[Data records]
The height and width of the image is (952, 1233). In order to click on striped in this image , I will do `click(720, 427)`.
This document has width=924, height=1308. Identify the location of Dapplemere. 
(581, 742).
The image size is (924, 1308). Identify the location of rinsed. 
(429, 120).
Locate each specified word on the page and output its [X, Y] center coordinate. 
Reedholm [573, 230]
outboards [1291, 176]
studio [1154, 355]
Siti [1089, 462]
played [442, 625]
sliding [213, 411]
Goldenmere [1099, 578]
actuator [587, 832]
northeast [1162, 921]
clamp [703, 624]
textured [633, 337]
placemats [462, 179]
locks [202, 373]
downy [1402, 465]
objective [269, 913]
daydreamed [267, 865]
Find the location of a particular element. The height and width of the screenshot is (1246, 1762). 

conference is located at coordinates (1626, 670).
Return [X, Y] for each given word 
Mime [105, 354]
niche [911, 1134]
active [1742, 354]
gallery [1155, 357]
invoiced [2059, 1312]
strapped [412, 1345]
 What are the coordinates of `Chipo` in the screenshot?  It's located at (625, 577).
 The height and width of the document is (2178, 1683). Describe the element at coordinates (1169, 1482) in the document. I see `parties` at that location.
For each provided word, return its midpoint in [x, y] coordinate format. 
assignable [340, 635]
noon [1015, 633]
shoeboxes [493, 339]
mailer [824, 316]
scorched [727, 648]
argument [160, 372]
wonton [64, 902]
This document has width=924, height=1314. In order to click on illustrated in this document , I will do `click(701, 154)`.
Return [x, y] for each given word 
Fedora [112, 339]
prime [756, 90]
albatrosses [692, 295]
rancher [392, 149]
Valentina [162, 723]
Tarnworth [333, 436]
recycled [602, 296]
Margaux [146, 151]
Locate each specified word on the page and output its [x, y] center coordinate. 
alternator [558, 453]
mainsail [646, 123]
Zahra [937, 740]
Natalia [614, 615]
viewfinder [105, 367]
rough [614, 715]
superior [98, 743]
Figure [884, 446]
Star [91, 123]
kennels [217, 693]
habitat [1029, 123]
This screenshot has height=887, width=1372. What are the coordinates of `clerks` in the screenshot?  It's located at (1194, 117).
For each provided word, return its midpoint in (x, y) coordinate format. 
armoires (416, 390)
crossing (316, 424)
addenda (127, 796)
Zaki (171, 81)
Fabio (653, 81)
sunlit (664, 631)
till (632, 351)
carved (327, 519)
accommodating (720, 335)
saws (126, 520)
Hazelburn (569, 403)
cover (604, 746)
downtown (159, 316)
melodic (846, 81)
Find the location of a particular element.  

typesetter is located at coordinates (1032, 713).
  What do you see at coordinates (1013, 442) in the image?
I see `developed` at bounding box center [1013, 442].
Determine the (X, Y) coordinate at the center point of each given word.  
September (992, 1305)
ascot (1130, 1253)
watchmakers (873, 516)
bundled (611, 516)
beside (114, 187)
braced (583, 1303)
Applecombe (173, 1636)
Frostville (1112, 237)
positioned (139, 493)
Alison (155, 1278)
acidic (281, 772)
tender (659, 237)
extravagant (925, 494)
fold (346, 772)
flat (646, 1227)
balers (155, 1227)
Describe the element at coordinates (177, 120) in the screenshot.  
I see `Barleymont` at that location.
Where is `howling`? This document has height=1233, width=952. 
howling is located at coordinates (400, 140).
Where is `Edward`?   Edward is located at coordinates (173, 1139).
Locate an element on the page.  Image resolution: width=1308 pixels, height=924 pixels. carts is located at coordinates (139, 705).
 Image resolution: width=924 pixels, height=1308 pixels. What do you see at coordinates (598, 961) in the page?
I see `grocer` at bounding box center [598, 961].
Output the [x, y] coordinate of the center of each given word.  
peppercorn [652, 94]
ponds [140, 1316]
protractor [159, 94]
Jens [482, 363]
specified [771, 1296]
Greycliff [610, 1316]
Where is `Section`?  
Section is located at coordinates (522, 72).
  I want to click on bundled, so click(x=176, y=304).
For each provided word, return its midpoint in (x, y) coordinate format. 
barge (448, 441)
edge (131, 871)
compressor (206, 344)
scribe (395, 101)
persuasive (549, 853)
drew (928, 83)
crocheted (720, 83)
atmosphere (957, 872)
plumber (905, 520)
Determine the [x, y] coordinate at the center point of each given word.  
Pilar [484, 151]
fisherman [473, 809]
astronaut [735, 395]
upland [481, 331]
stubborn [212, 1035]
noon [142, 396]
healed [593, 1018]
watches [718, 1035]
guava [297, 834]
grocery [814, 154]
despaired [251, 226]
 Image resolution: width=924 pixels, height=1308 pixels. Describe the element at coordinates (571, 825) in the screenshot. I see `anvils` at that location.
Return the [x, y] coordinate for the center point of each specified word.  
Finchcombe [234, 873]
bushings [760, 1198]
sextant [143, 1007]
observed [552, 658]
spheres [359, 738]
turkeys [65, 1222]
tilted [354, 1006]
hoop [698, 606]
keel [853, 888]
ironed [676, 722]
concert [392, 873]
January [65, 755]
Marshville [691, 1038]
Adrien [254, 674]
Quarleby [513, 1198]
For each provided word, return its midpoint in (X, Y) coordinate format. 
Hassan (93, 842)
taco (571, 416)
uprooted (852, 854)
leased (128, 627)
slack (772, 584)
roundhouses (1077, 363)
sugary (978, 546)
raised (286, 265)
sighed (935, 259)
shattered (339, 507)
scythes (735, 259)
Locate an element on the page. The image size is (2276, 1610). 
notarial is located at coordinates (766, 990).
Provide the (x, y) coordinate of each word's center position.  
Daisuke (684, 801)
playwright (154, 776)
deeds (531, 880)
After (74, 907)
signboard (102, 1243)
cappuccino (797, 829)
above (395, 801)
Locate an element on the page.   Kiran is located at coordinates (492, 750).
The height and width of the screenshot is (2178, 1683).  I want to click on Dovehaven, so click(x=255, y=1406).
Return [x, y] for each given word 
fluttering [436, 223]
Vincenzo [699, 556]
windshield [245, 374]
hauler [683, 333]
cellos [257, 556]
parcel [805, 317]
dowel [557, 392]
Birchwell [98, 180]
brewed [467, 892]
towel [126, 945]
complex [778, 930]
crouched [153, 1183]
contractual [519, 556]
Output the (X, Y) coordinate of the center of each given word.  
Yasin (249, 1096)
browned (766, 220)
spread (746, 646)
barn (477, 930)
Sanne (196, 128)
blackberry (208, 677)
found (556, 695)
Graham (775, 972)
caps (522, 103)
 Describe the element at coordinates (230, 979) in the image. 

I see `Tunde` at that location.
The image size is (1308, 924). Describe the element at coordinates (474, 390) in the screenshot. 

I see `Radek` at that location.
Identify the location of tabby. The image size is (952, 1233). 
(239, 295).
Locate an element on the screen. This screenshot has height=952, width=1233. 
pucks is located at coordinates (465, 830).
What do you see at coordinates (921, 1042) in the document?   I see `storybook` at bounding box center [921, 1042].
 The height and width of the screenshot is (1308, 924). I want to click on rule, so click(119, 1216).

_TASK TO CARRY OUT:_ Present the entries from the line containing "sextant [143, 1007]" through the line containing "notarial is located" as a two-column CSV with the columns text and answer. Write one row per entry, put each field in quotation marks, and replace any line breaks with spaces.

_SOLUTION TO THE EXERCISE:_
text,answer
"sextant","[143, 1007]"
"observed","[552, 658]"
"spheres","[359, 738]"
"turkeys","[65, 1222]"
"tilted","[354, 1006]"
"hoop","[698, 606]"
"keel","[853, 888]"
"ironed","[676, 722]"
"concert","[392, 873]"
"January","[65, 755]"
"Marshville","[691, 1038]"
"Adrien","[254, 674]"
"Quarleby","[513, 1198]"
"For each provided word, return its midpoint in (X, Y) coordinate format. Hassan","(93, 842)"
"taco","(571, 416)"
"uprooted","(852, 854)"
"leased","(128, 627)"
"slack","(772, 584)"
"roundhouses","(1077, 363)"
"sugary","(978, 546)"
"raised","(286, 265)"
"sighed","(935, 259)"
"shattered","(339, 507)"
"scythes","(735, 259)"
"Locate an element on the page. The image size is (2276, 1610).","notarial is located at coordinates (766, 990)."